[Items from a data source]
>>>
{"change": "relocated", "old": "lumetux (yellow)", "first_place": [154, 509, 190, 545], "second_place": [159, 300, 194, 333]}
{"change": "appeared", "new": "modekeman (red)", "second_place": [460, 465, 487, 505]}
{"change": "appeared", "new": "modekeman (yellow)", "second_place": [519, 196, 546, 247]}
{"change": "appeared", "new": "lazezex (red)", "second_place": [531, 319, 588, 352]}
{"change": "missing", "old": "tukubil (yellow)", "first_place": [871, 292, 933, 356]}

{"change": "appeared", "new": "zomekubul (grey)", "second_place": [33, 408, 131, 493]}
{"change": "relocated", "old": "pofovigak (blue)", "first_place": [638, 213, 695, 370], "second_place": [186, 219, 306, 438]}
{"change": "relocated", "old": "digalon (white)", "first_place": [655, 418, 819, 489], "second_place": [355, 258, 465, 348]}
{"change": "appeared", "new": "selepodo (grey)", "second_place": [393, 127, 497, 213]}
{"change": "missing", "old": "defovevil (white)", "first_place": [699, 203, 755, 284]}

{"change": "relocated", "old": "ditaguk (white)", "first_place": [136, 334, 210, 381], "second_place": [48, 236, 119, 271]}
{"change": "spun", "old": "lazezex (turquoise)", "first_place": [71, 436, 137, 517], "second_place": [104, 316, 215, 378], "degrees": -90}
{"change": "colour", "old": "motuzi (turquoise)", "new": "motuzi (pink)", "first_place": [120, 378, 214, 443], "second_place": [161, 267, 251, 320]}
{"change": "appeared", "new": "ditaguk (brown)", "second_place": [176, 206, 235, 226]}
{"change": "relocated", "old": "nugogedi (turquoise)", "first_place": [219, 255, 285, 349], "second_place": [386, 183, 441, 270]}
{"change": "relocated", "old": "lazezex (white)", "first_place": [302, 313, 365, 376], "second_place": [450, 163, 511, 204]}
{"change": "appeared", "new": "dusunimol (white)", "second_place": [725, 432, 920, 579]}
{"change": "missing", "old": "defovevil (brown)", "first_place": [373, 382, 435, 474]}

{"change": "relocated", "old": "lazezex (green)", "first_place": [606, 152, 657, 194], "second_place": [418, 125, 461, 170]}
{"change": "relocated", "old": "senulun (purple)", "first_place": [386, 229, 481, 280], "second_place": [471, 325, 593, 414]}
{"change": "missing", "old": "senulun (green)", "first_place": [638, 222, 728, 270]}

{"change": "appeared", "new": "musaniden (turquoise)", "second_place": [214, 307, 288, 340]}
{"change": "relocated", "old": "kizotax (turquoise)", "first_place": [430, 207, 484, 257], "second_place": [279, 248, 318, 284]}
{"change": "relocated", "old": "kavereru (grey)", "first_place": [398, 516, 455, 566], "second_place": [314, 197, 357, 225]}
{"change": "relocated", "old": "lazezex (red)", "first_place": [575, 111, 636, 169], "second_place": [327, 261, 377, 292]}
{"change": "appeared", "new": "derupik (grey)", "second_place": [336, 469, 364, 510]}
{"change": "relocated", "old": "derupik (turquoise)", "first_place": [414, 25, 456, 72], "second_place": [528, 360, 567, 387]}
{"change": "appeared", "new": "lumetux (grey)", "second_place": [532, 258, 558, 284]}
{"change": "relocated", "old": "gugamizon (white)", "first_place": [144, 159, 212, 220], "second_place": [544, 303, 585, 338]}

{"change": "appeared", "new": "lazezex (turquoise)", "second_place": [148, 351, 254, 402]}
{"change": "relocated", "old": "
<<<
• [Assignment]: Exactly reproduce the entries in their entirety.

• [Response area]:
{"change": "relocated", "old": "lumetux (yellow)", "first_place": [154, 509, 190, 545], "second_place": [159, 300, 194, 333]}
{"change": "appeared", "new": "modekeman (red)", "second_place": [460, 465, 487, 505]}
{"change": "appeared", "new": "modekeman (yellow)", "second_place": [519, 196, 546, 247]}
{"change": "appeared", "new": "lazezex (red)", "second_place": [531, 319, 588, 352]}
{"change": "missing", "old": "tukubil (yellow)", "first_place": [871, 292, 933, 356]}

{"change": "appeared", "new": "zomekubul (grey)", "second_place": [33, 408, 131, 493]}
{"change": "relocated", "old": "pofovigak (blue)", "first_place": [638, 213, 695, 370], "second_place": [186, 219, 306, 438]}
{"change": "relocated", "old": "digalon (white)", "first_place": [655, 418, 819, 489], "second_place": [355, 258, 465, 348]}
{"change": "appeared", "new": "selepodo (grey)", "second_place": [393, 127, 497, 213]}
{"change": "missing", "old": "defovevil (white)", "first_place": [699, 203, 755, 284]}

{"change": "relocated", "old": "ditaguk (white)", "first_place": [136, 334, 210, 381], "second_place": [48, 236, 119, 271]}
{"change": "spun", "old": "lazezex (turquoise)", "first_place": [71, 436, 137, 517], "second_place": [104, 316, 215, 378], "degrees": -90}
{"change": "colour", "old": "motuzi (turquoise)", "new": "motuzi (pink)", "first_place": [120, 378, 214, 443], "second_place": [161, 267, 251, 320]}
{"change": "appeared", "new": "ditaguk (brown)", "second_place": [176, 206, 235, 226]}
{"change": "relocated", "old": "nugogedi (turquoise)", "first_place": [219, 255, 285, 349], "second_place": [386, 183, 441, 270]}
{"change": "relocated", "old": "lazezex (white)", "first_place": [302, 313, 365, 376], "second_place": [450, 163, 511, 204]}
{"change": "appeared", "new": "dusunimol (white)", "second_place": [725, 432, 920, 579]}
{"change": "missing", "old": "defovevil (brown)", "first_place": [373, 382, 435, 474]}

{"change": "relocated", "old": "lazezex (green)", "first_place": [606, 152, 657, 194], "second_place": [418, 125, 461, 170]}
{"change": "relocated", "old": "senulun (purple)", "first_place": [386, 229, 481, 280], "second_place": [471, 325, 593, 414]}
{"change": "missing", "old": "senulun (green)", "first_place": [638, 222, 728, 270]}

{"change": "appeared", "new": "musaniden (turquoise)", "second_place": [214, 307, 288, 340]}
{"change": "relocated", "old": "kizotax (turquoise)", "first_place": [430, 207, 484, 257], "second_place": [279, 248, 318, 284]}
{"change": "relocated", "old": "kavereru (grey)", "first_place": [398, 516, 455, 566], "second_place": [314, 197, 357, 225]}
{"change": "relocated", "old": "lazezex (red)", "first_place": [575, 111, 636, 169], "second_place": [327, 261, 377, 292]}
{"change": "appeared", "new": "derupik (grey)", "second_place": [336, 469, 364, 510]}
{"change": "relocated", "old": "derupik (turquoise)", "first_place": [414, 25, 456, 72], "second_place": [528, 360, 567, 387]}
{"change": "appeared", "new": "lumetux (grey)", "second_place": [532, 258, 558, 284]}
{"change": "relocated", "old": "gugamizon (white)", "first_place": [144, 159, 212, 220], "second_place": [544, 303, 585, 338]}

{"change": "appeared", "new": "lazezex (turquoise)", "second_place": [148, 351, 254, 402]}
{"change": "relocated", "old": "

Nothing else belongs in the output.